%%

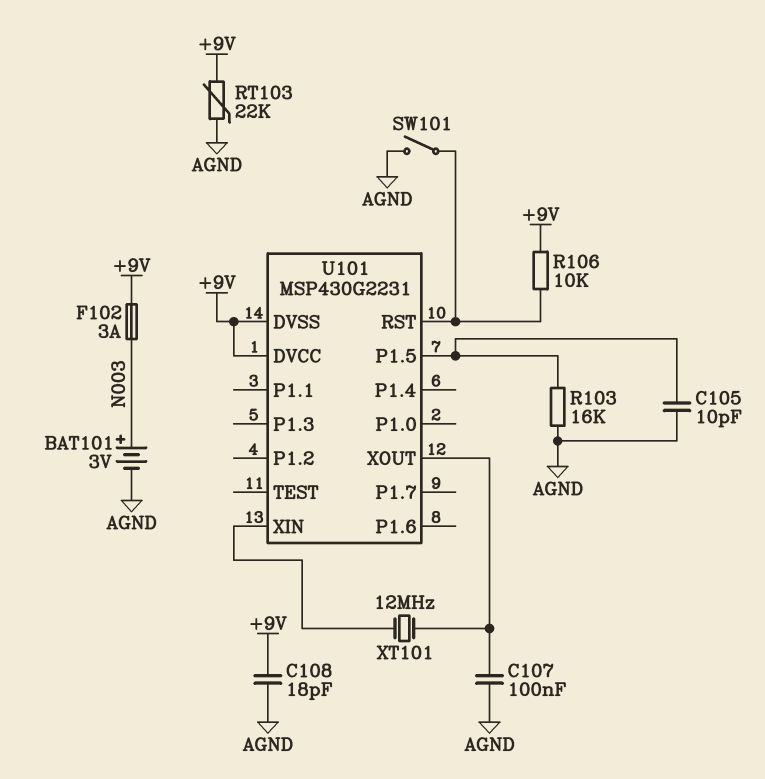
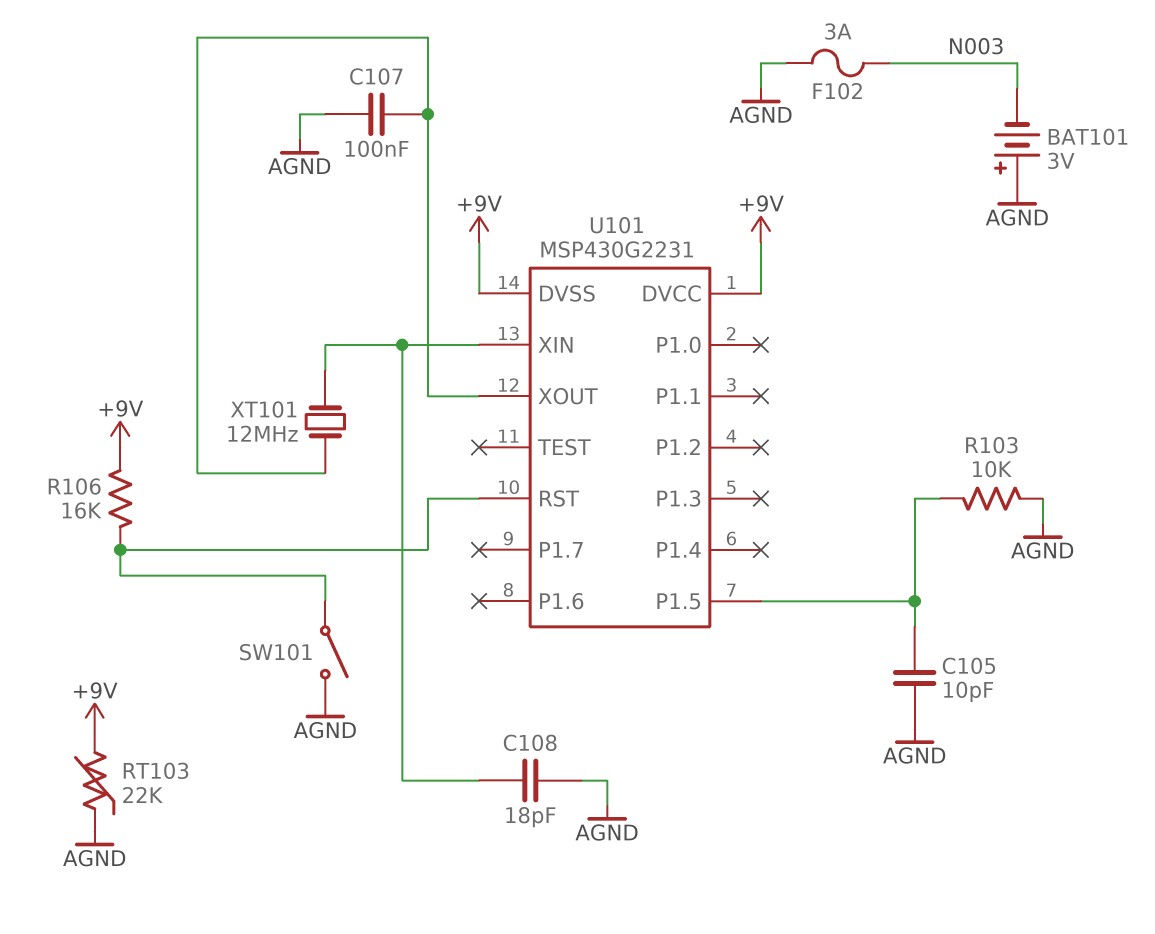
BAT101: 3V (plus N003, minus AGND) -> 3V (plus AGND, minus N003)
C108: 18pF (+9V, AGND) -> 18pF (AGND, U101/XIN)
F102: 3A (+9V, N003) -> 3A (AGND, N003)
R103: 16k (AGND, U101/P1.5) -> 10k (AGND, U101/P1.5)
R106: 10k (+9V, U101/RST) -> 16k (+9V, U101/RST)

%%

> Instructions for the task:
Would you reproduce the lines above exactly, without carrying over the pictures?

> Answer box:
BAT101: 3V (plus N003, minus AGND) -> 3V (plus AGND, minus N003)
C108: 18pF (+9V, AGND) -> 18pF (AGND, U101/XIN)
F102: 3A (+9V, N003) -> 3A (AGND, N003)
R103: 16k (AGND, U101/P1.5) -> 10k (AGND, U101/P1.5)
R106: 10k (+9V, U101/RST) -> 16k (+9V, U101/RST)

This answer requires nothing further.